[BEGIN]
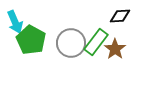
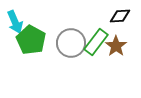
brown star: moved 1 px right, 3 px up
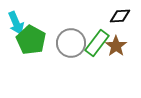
cyan arrow: moved 1 px right, 1 px down
green rectangle: moved 1 px right, 1 px down
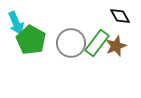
black diamond: rotated 65 degrees clockwise
brown star: rotated 15 degrees clockwise
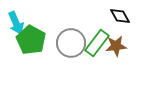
brown star: rotated 15 degrees clockwise
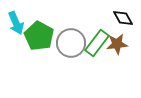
black diamond: moved 3 px right, 2 px down
green pentagon: moved 8 px right, 4 px up
brown star: moved 1 px right, 2 px up
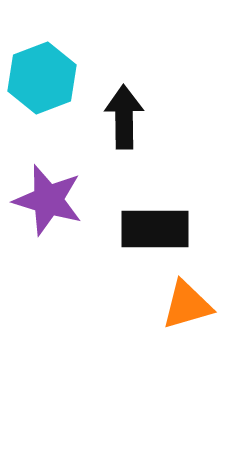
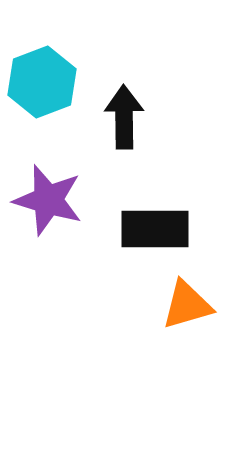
cyan hexagon: moved 4 px down
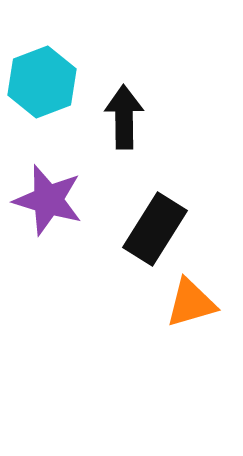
black rectangle: rotated 58 degrees counterclockwise
orange triangle: moved 4 px right, 2 px up
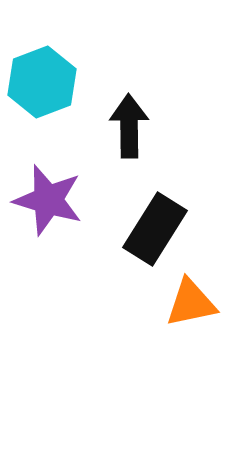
black arrow: moved 5 px right, 9 px down
orange triangle: rotated 4 degrees clockwise
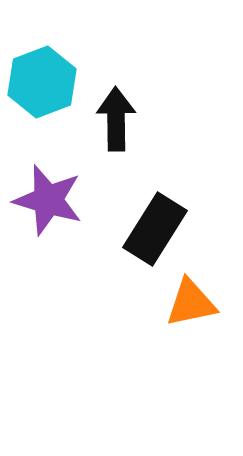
black arrow: moved 13 px left, 7 px up
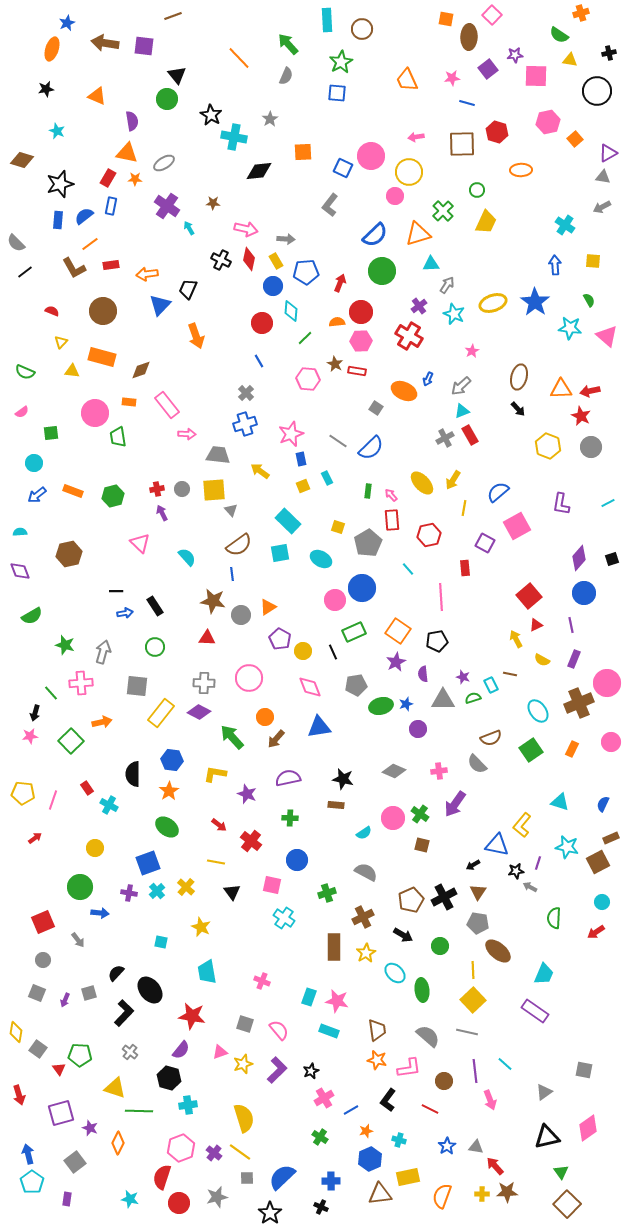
[END]
Can you substitute "red star" for every "brown star" in the data above and return the lines otherwise unchanged, leaving out the picture lines?

red star: moved 1 px right, 3 px up
cyan arrow: moved 1 px right, 1 px down
green rectangle: moved 1 px right, 1 px down
black diamond: rotated 65 degrees clockwise
red star: rotated 15 degrees clockwise
red star: rotated 15 degrees clockwise
black diamond: moved 3 px right, 2 px down
green pentagon: moved 8 px right, 4 px up
red star: moved 1 px right, 2 px up
cyan hexagon: moved 4 px down
black rectangle: rotated 58 degrees counterclockwise
orange triangle: moved 4 px right, 2 px up
black arrow: moved 5 px right, 9 px down
orange triangle: rotated 4 degrees clockwise
black arrow: moved 13 px left, 7 px up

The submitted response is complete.